What is expected = The entries are to be repeated verbatim, with nothing left out.

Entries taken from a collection
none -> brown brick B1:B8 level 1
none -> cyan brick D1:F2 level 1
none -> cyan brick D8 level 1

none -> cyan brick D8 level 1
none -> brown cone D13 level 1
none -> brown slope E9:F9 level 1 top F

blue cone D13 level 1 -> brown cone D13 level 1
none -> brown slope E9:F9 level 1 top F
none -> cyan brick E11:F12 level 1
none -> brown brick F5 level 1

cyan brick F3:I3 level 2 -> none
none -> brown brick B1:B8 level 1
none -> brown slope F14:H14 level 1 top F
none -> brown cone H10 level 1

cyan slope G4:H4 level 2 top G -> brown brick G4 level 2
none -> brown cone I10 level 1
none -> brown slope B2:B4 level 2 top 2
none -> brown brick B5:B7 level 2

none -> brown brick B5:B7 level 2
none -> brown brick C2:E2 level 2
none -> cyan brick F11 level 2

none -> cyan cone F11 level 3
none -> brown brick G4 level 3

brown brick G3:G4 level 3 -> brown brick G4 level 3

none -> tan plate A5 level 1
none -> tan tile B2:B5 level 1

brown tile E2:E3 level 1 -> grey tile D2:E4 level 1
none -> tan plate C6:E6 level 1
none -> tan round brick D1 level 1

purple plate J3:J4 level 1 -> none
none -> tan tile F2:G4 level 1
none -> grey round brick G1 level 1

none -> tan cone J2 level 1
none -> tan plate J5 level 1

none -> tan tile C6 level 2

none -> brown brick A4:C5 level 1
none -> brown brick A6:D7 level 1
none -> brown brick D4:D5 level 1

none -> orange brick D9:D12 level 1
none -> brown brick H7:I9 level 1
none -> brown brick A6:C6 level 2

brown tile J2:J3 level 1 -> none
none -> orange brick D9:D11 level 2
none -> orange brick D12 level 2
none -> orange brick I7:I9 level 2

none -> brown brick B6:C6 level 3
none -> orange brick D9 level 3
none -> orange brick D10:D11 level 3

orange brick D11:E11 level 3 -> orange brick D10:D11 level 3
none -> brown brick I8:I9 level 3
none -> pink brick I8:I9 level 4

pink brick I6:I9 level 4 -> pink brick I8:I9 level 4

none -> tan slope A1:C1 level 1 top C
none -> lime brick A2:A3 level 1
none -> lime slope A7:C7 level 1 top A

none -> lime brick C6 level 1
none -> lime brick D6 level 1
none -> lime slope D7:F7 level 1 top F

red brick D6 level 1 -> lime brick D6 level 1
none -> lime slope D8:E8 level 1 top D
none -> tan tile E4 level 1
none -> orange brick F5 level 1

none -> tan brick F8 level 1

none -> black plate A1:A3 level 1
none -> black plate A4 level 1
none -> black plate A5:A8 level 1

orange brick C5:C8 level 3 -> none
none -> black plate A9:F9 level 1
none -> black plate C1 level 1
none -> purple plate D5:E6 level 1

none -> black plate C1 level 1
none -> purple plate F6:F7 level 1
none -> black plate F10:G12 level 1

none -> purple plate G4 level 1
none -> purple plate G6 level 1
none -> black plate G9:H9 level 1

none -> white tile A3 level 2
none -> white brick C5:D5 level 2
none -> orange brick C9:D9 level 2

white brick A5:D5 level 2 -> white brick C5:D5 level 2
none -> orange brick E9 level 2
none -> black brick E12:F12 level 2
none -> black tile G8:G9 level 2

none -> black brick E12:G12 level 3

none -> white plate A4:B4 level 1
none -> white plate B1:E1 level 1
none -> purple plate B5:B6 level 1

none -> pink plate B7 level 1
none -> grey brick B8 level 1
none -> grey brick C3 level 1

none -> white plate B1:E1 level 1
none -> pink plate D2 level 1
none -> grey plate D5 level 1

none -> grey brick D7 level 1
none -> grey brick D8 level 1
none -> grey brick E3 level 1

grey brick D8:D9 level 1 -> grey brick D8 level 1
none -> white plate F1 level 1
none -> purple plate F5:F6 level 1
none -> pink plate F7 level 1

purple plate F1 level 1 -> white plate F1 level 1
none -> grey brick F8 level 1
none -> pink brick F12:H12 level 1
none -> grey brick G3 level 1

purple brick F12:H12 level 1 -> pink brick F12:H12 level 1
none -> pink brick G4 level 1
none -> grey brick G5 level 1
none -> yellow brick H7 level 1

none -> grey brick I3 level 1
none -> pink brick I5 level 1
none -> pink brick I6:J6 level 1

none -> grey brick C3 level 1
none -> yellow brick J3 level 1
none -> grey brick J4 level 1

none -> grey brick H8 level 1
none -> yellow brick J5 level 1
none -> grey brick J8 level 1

Task result =
none -> brown brick B1:B8 level 1
none -> cyan brick D1:F2 level 1
none -> cyan brick D8 level 1

none -> cyan brick D8 level 1
none -> brown cone D13 level 1
none -> brown slope E9:F9 level 1 top F

blue cone D13 level 1 -> brown cone D13 level 1
none -> brown slope E9:F9 level 1 top F
none -> cyan brick E11:F12 level 1
none -> brown brick F5 level 1

cyan brick F3:I3 level 2 -> none
none -> brown brick B1:B8 level 1
none -> brown slope F14:H14 level 1 top F
none -> brown cone H10 level 1

cyan slope G4:H4 level 2 top G -> brown brick G4 level 2
none -> brown cone I10 level 1
none -> brown slope B2:B4 level 2 top 2
none -> brown brick B5:B7 level 2

none -> brown brick B5:B7 level 2
none -> brown brick C2:E2 level 2
none -> cyan brick F11 level 2

none -> cyan cone F11 level 3
none -> brown brick G4 level 3

brown brick G3:G4 level 3 -> brown brick G4 level 3

none -> tan plate A5 level 1
none -> tan tile B2:B5 level 1

brown tile E2:E3 level 1 -> grey tile D2:E4 level 1
none -> tan plate C6:E6 level 1
none -> tan round brick D1 level 1

purple plate J3:J4 level 1 -> none
none -> tan tile F2:G4 level 1
none -> grey round brick G1 level 1

none -> tan cone J2 level 1
none -> tan plate J5 level 1

none -> tan tile C6 level 2

none -> brown brick A4:C5 level 1
none -> brown brick A6:D7 level 1
none -> brown brick D4:D5 level 1

none -> orange brick D9:D12 level 1
none -> brown brick H7:I9 level 1
none -> brown brick A6:C6 level 2

brown tile J2:J3 level 1 -> none
none -> orange brick D9:D11 level 2
none -> orange brick D12 level 2
none -> orange brick I7:I9 level 2

none -> brown brick B6:C6 level 3
none -> orange brick D9 level 3
none -> orange brick D10:D11 level 3

orange brick D11:E11 level 3 -> orange brick D10:D11 level 3
none -> brown brick I8:I9 level 3
none -> pink brick I8:I9 level 4

pink brick I6:I9 level 4 -> pink brick I8:I9 level 4

none -> tan slope A1:C1 level 1 top C
none -> lime brick A2:A3 level 1
none -> lime slope A7:C7 level 1 top A

none -> lime brick C6 level 1
none -> lime brick D6 level 1
none -> lime slope D7:F7 level 1 top F

red brick D6 level 1 -> lime brick D6 level 1
none -> lime slope D8:E8 level 1 top D
none -> tan tile E4 level 1
none -> orange brick F5 level 1

none -> tan brick F8 level 1

none -> black plate A1:A3 level 1
none -> black plate A4 level 1
none -> black plate A5:A8 level 1

orange brick C5:C8 level 3 -> none
none -> black plate A9:F9 level 1
none -> black plate C1 level 1
none -> purple plate D5:E6 level 1

none -> black plate C1 level 1
none -> purple plate F6:F7 level 1
none -> black plate F10:G12 level 1

none -> purple plate G4 level 1
none -> purple plate G6 level 1
none -> black plate G9:H9 level 1

none -> white tile A3 level 2
none -> white brick C5:D5 level 2
none -> orange brick C9:D9 level 2

white brick A5:D5 level 2 -> white brick C5:D5 level 2
none -> orange brick E9 level 2
none -> black brick E12:F12 level 2
none -> black tile G8:G9 level 2

none -> black brick E12:G12 level 3

none -> white plate A4:B4 level 1
none -> white plate B1:E1 level 1
none -> purple plate B5:B6 level 1

none -> pink plate B7 level 1
none -> grey brick B8 level 1
none -> grey brick C3 level 1

none -> white plate B1:E1 level 1
none -> pink plate D2 level 1
none -> grey plate D5 level 1

none -> grey brick D7 level 1
none -> grey brick D8 level 1
none -> grey brick E3 level 1

grey brick D8:D9 level 1 -> grey brick D8 level 1
none -> white plate F1 level 1
none -> purple plate F5:F6 level 1
none -> pink plate F7 level 1

purple plate F1 level 1 -> white plate F1 level 1
none -> grey brick F8 level 1
none -> pink brick F12:H12 level 1
none -> grey brick G3 level 1

purple brick F12:H12 level 1 -> pink brick F12:H12 level 1
none -> pink brick G4 level 1
none -> grey brick G5 level 1
none -> yellow brick H7 level 1

none -> grey brick I3 level 1
none -> pink brick I5 level 1
none -> pink brick I6:J6 level 1

none -> grey brick C3 level 1
none -> yellow brick J3 level 1
none -> grey brick J4 level 1

none -> grey brick H8 level 1
none -> yellow brick J5 level 1
none -> grey brick J8 level 1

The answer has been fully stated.